Required work :: Could you set down exactly the lines in the records below between the line holding "C3: 2.2uF (plus" and the line holding "L2: none -> 1uH (SIG11, SIG19)", inclusive?

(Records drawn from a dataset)

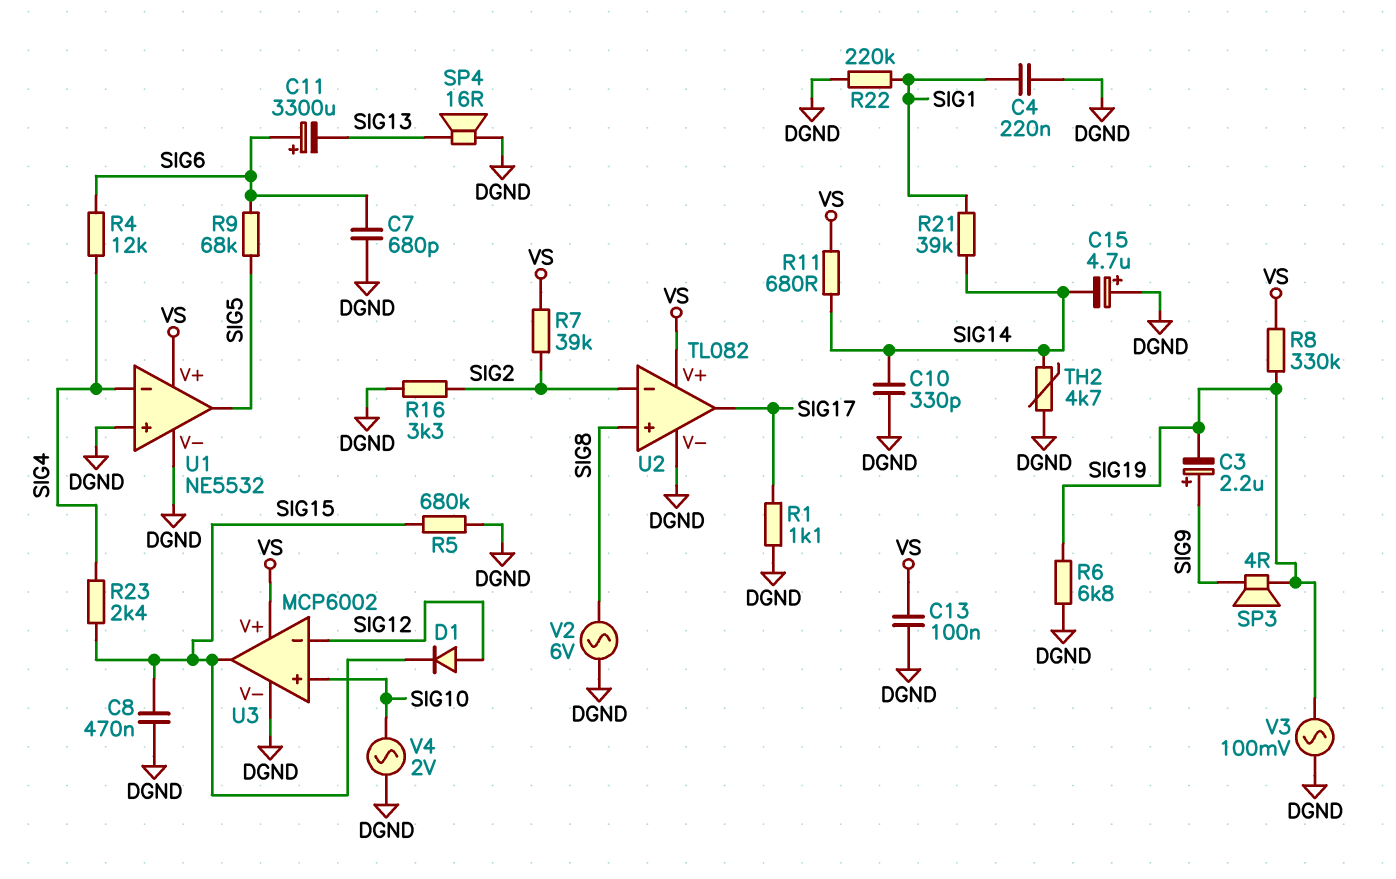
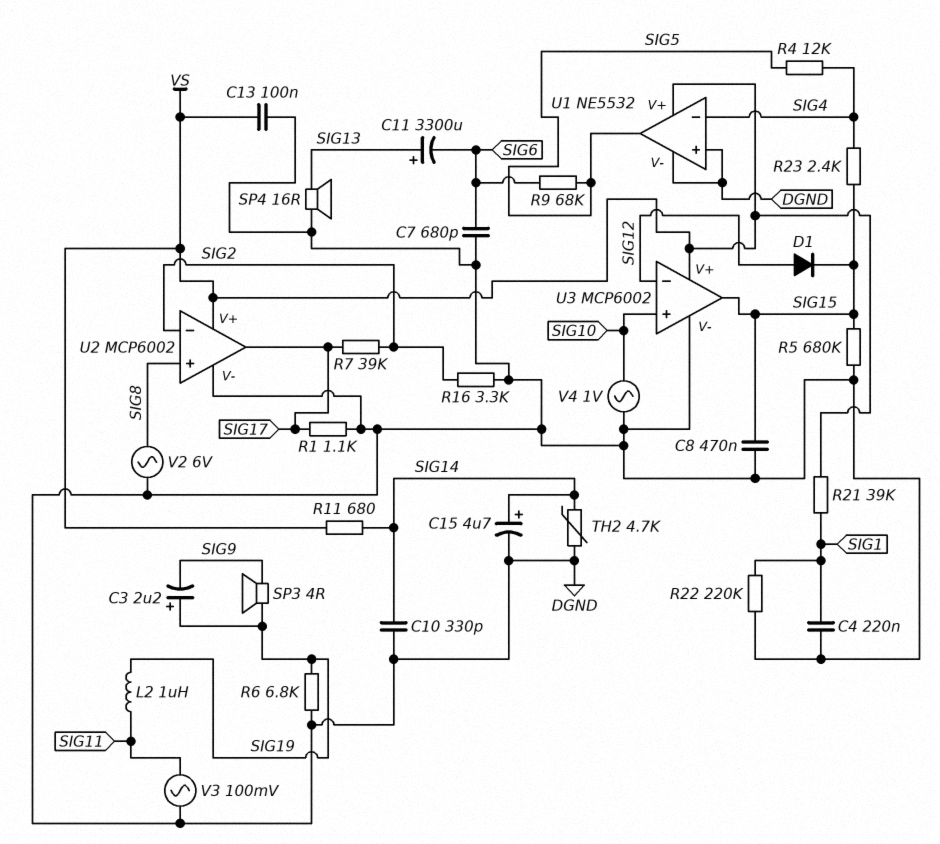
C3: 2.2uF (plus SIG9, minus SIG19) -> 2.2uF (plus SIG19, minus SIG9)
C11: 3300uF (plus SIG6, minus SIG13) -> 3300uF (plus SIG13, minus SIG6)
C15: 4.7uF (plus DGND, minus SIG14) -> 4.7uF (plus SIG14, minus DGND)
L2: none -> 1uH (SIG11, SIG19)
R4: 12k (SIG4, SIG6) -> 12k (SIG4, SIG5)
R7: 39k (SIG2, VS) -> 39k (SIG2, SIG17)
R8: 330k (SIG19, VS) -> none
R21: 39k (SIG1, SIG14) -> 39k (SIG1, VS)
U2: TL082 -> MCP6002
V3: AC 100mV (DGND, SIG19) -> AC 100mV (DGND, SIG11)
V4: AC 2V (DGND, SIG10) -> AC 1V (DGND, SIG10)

==

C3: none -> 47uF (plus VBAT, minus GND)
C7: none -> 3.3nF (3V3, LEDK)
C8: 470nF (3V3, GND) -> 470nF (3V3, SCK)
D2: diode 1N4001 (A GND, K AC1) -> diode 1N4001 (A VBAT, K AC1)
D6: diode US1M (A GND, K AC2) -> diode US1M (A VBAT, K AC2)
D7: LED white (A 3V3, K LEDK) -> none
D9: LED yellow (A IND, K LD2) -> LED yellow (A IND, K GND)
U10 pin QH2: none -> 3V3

Worked solution ::
C3: 2.2uF (plus SIG9, minus SIG19) -> 2.2uF (plus SIG19, minus SIG9)
C11: 3300uF (plus SIG6, minus SIG13) -> 3300uF (plus SIG13, minus SIG6)
C15: 4.7uF (plus DGND, minus SIG14) -> 4.7uF (plus SIG14, minus DGND)
L2: none -> 1uH (SIG11, SIG19)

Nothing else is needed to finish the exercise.